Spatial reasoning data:
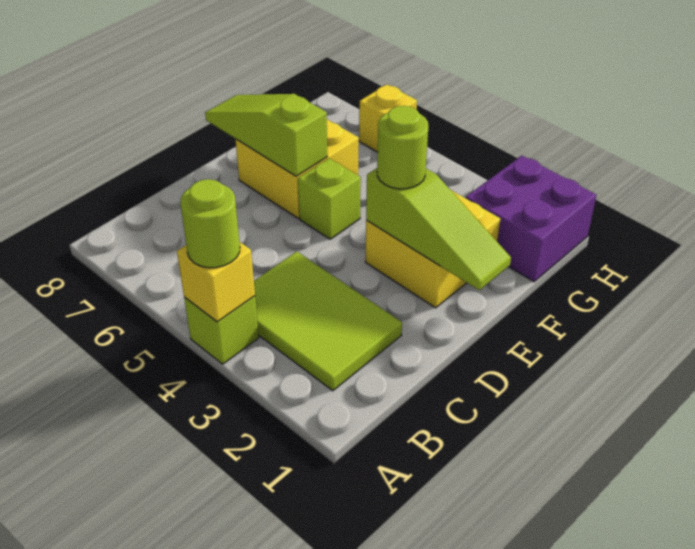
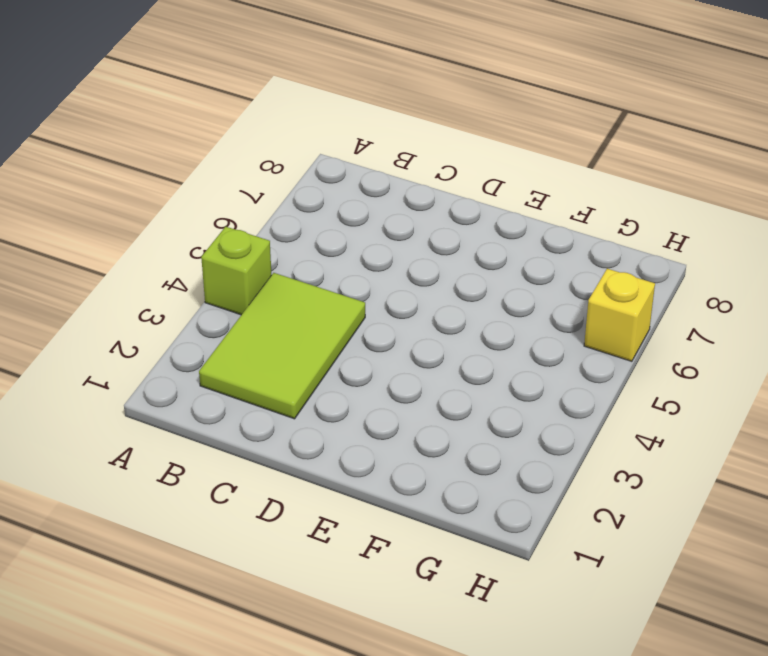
none -> yellow brick E2:F3 level 1
none -> lime brick E5 level 1
none -> yellow brick E6:F7 level 1

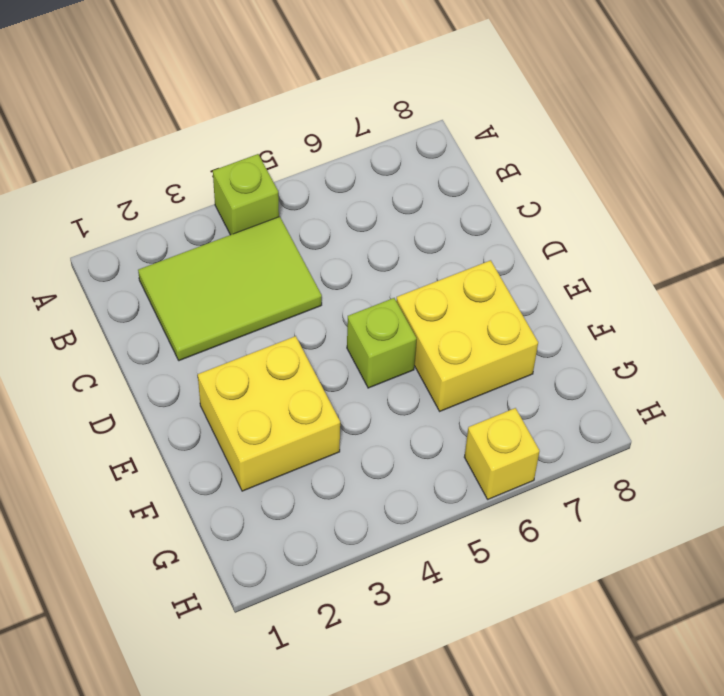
none -> purple brick G1:H2 level 1
none -> yellow brick A4 level 2
none -> lime slope E1:E3 level 2 top 3

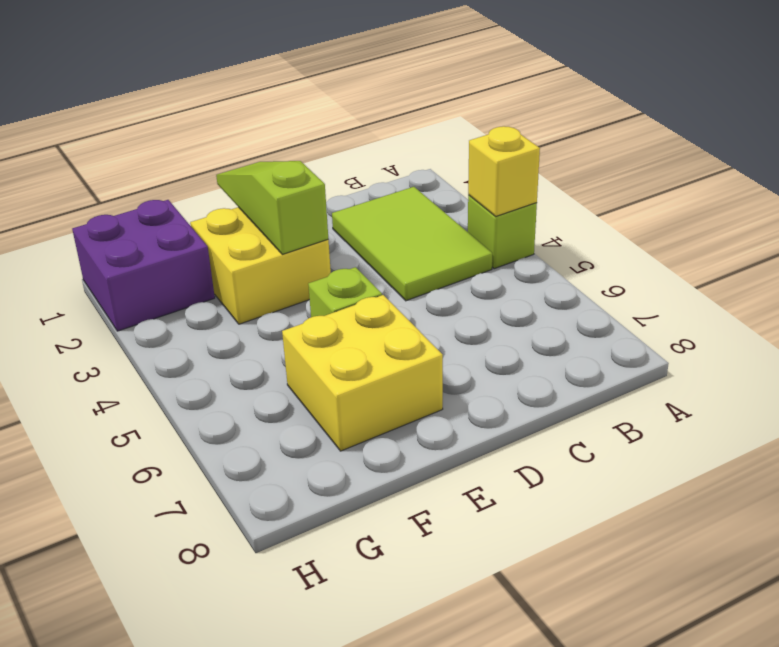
none -> yellow brick H6 level 1
none -> lime slope E6:E8 level 2 top 6
none -> lime round brick A4 level 3

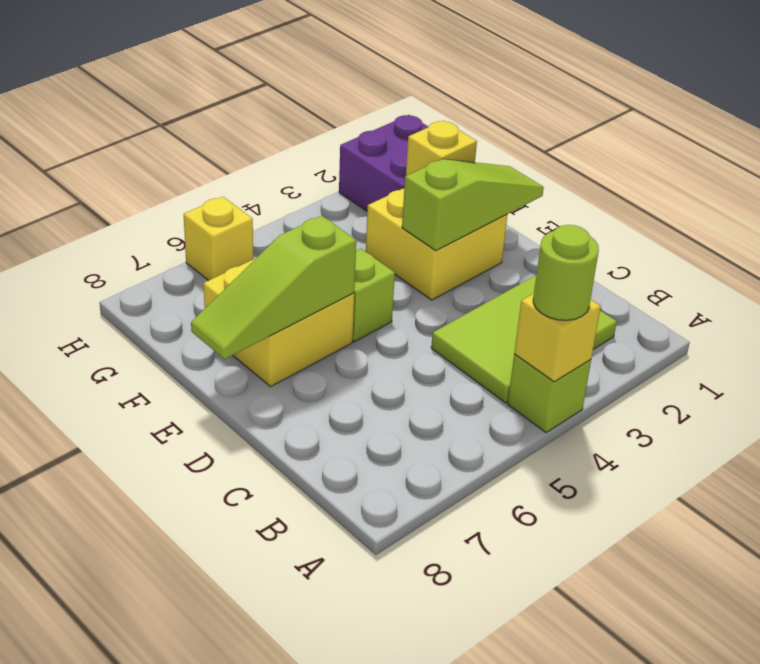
yellow brick F2 level 2 -> none
none -> lime round brick E3 level 3

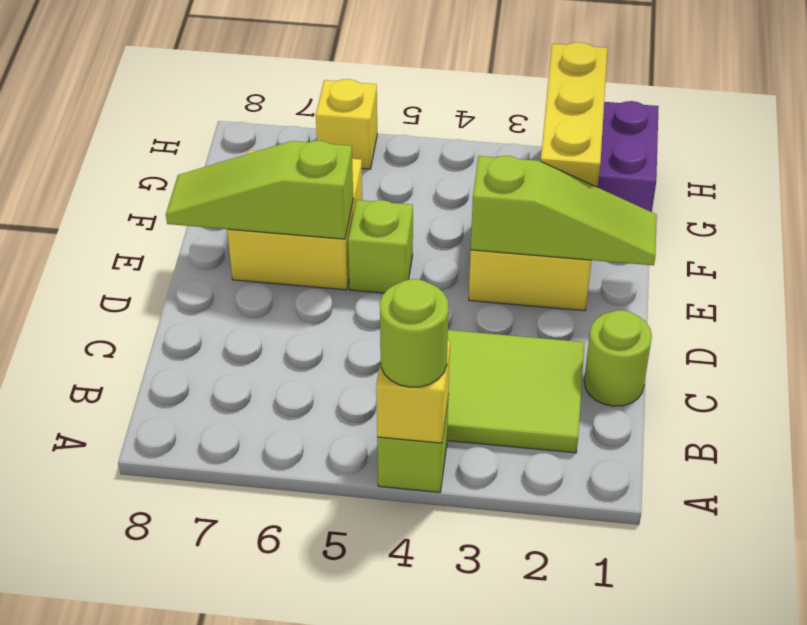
lime round brick C1 level 1 -> lime round brick E3 level 3
yellow brick F2:H2 level 2 -> none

EXERCISE: For this exercise, gather every line of the data that contains the word "lime".

EXERCISE RESULT:
none -> lime brick E5 level 1
none -> lime slope E1:E3 level 2 top 3
none -> lime slope E6:E8 level 2 top 6
none -> lime round brick A4 level 3
none -> lime round brick E3 level 3
lime round brick C1 level 1 -> lime round brick E3 level 3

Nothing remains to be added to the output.